Exercise materials:
+ + + +

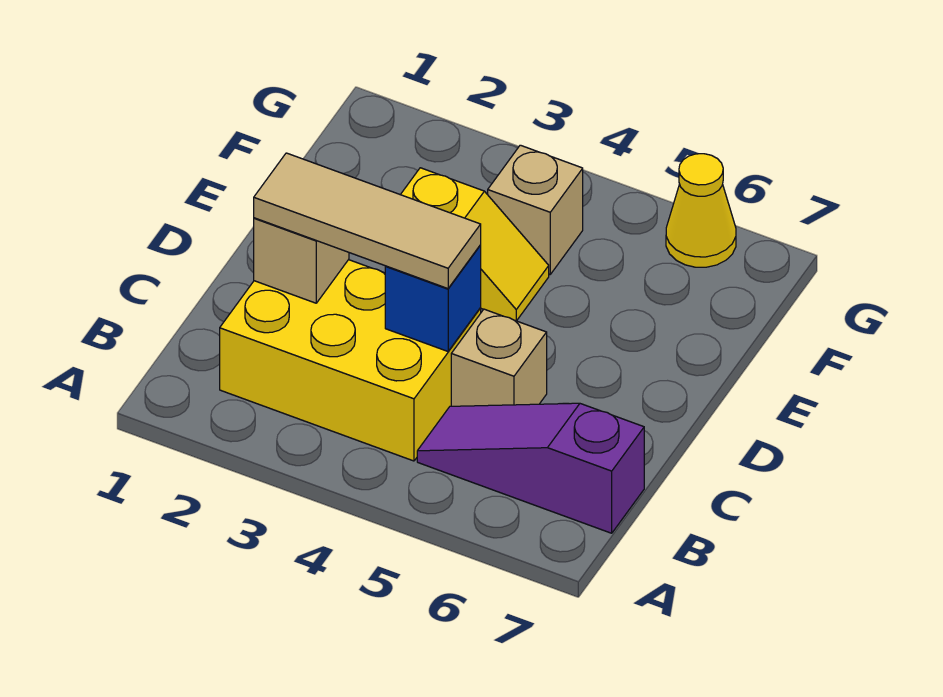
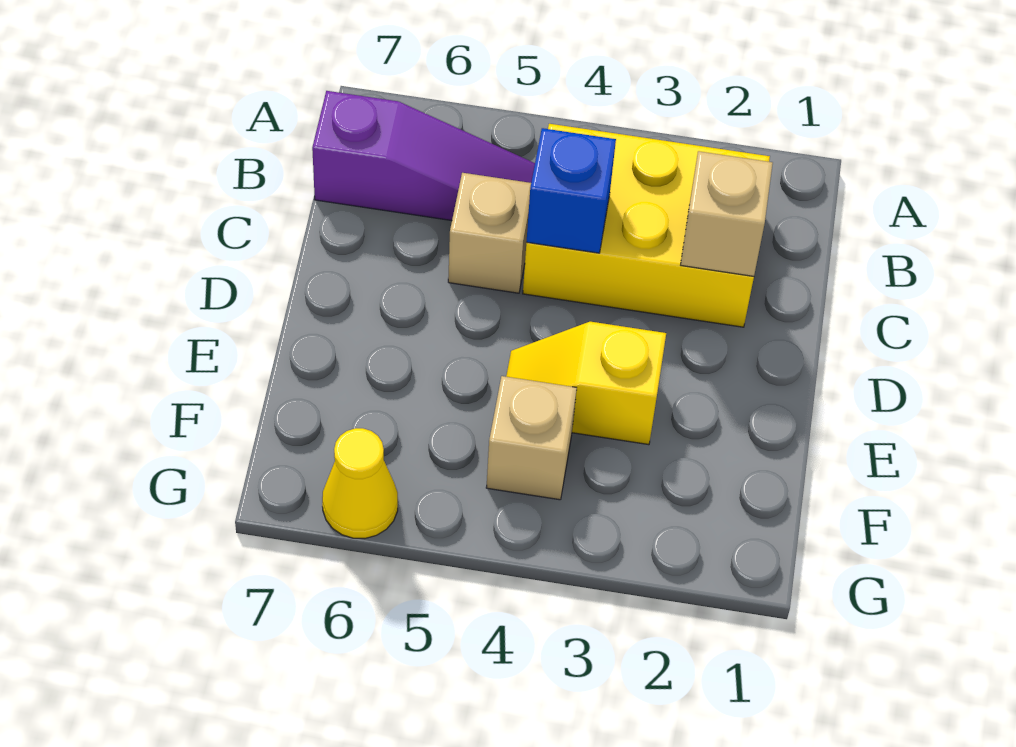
tan tile C2:C4 level 3 -> none

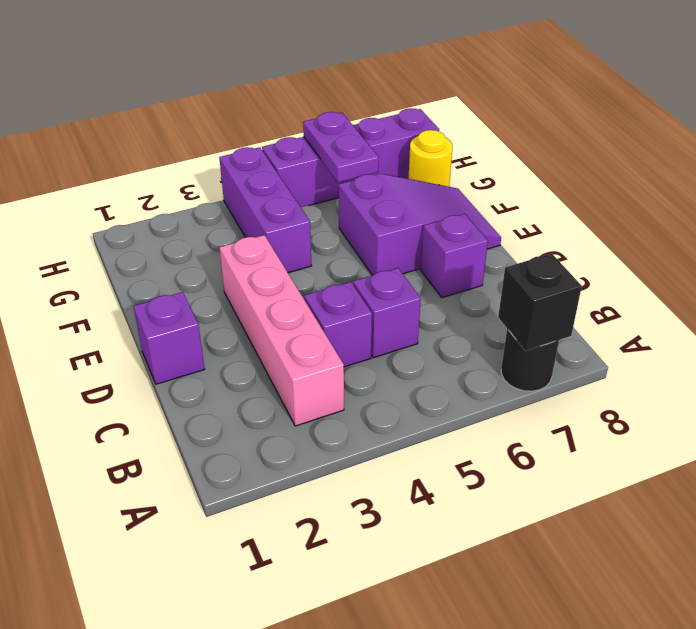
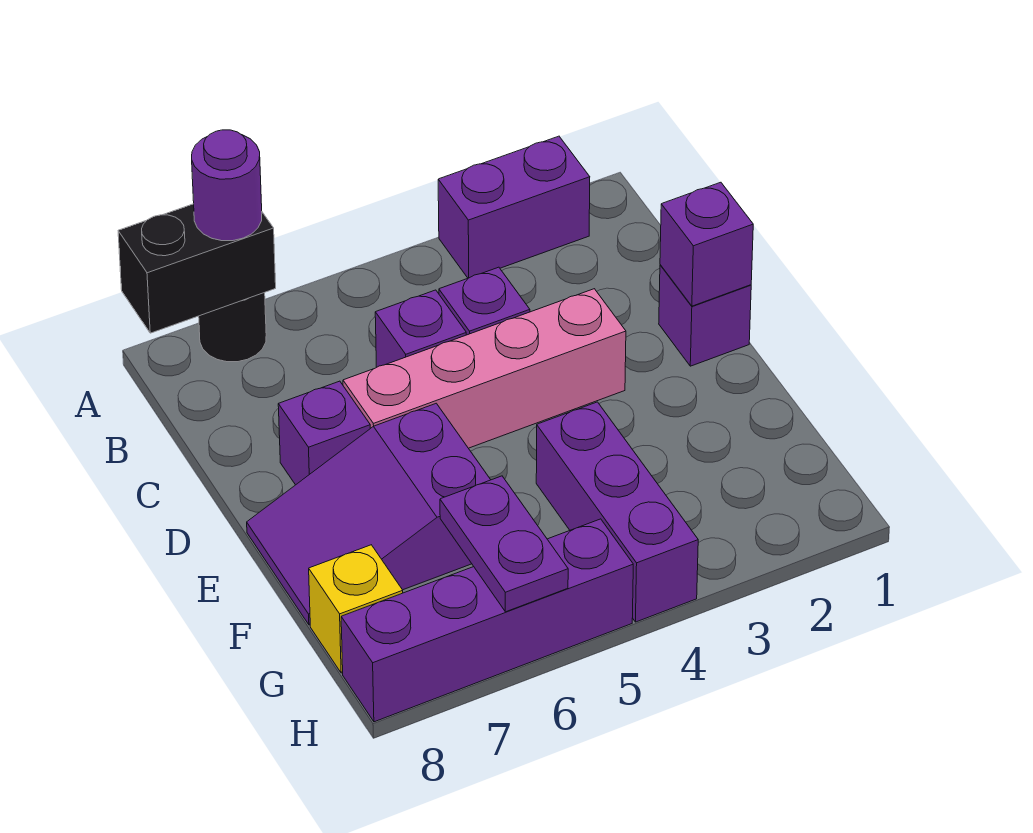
none -> purple brick A2:A3 level 1
black brick A7 level 2 -> black brick A7:A8 level 2
none -> purple round brick A7 level 3
pink brick B3:E3 level 1 -> pink brick D3:D6 level 1
none -> purple brick D1 level 2
yellow round brick G8 level 1 -> yellow brick G8 level 1

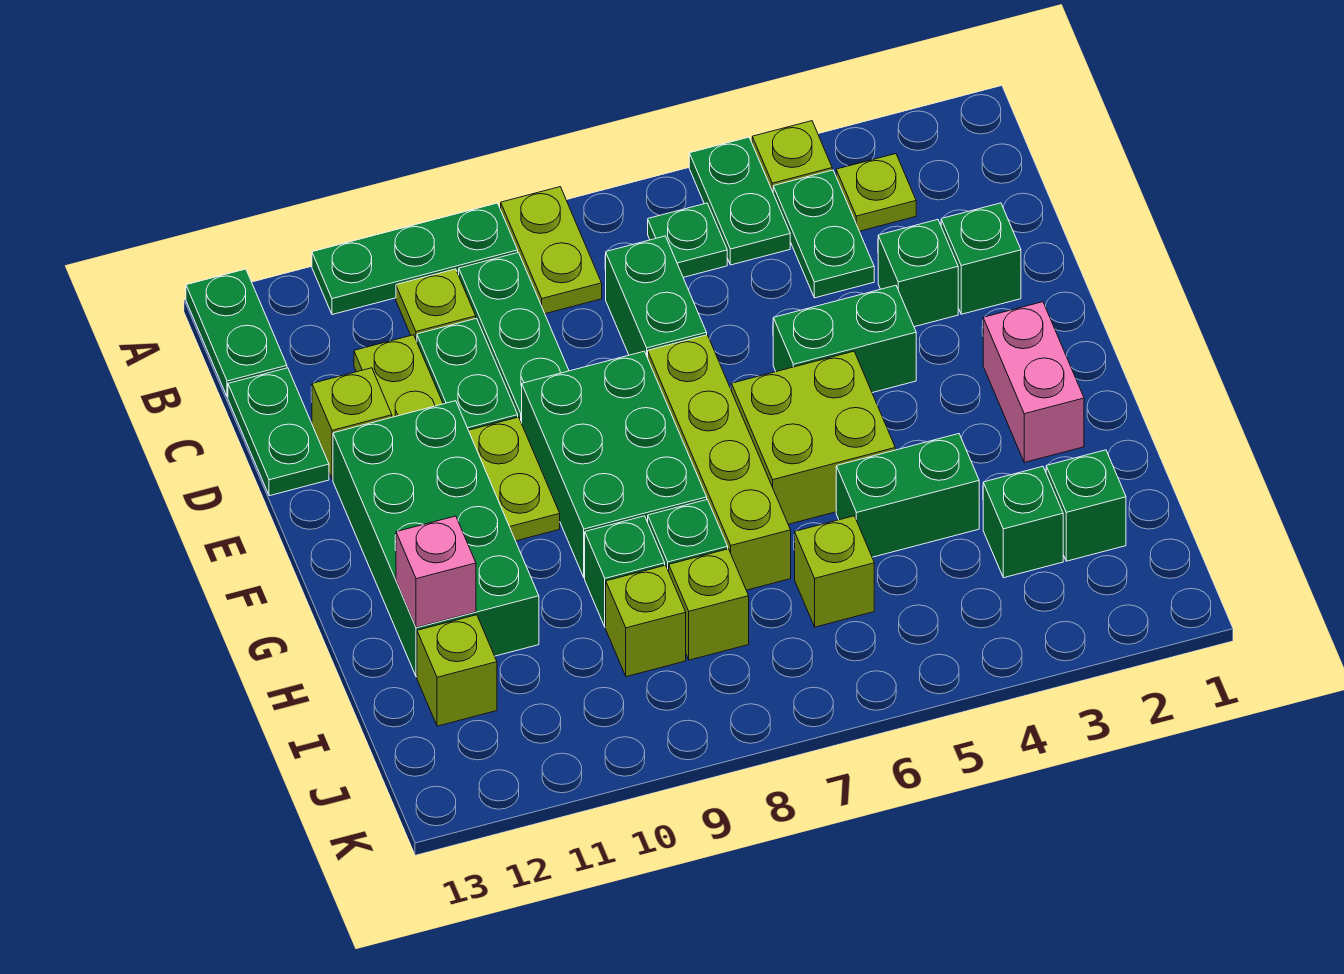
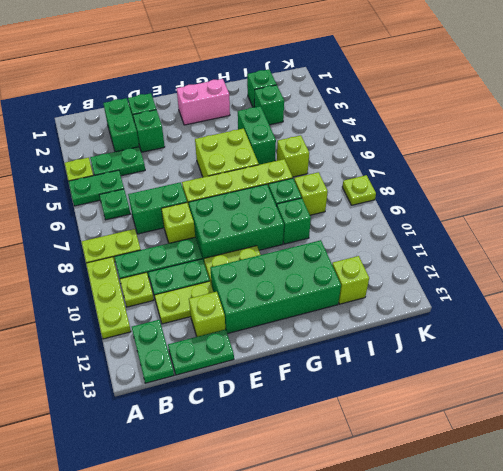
green plate A9:A11 level 1 -> lime plate A9:A11 level 1
green plate A13:B13 level 1 -> green plate B12:B13 level 1
lime plate B3 level 1 -> lime plate K8 level 1
green brick E4:E5 level 1 -> green brick C2:C3 level 1
pink brick H12 level 2 -> none
lime brick I9 level 1 -> lime brick D8 level 1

+ + + +

Task objective:
Give again, word for word, the lines above from the one with "none -> purple round brick A7 level 3" through the final line of the data, both ends included. Do not copy any picture.

Exercise output:
none -> purple round brick A7 level 3
pink brick B3:E3 level 1 -> pink brick D3:D6 level 1
none -> purple brick D1 level 2
yellow round brick G8 level 1 -> yellow brick G8 level 1

green plate A9:A11 level 1 -> lime plate A9:A11 level 1
green plate A13:B13 level 1 -> green plate B12:B13 level 1
lime plate B3 level 1 -> lime plate K8 level 1
green brick E4:E5 level 1 -> green brick C2:C3 level 1
pink brick H12 level 2 -> none
lime brick I9 level 1 -> lime brick D8 level 1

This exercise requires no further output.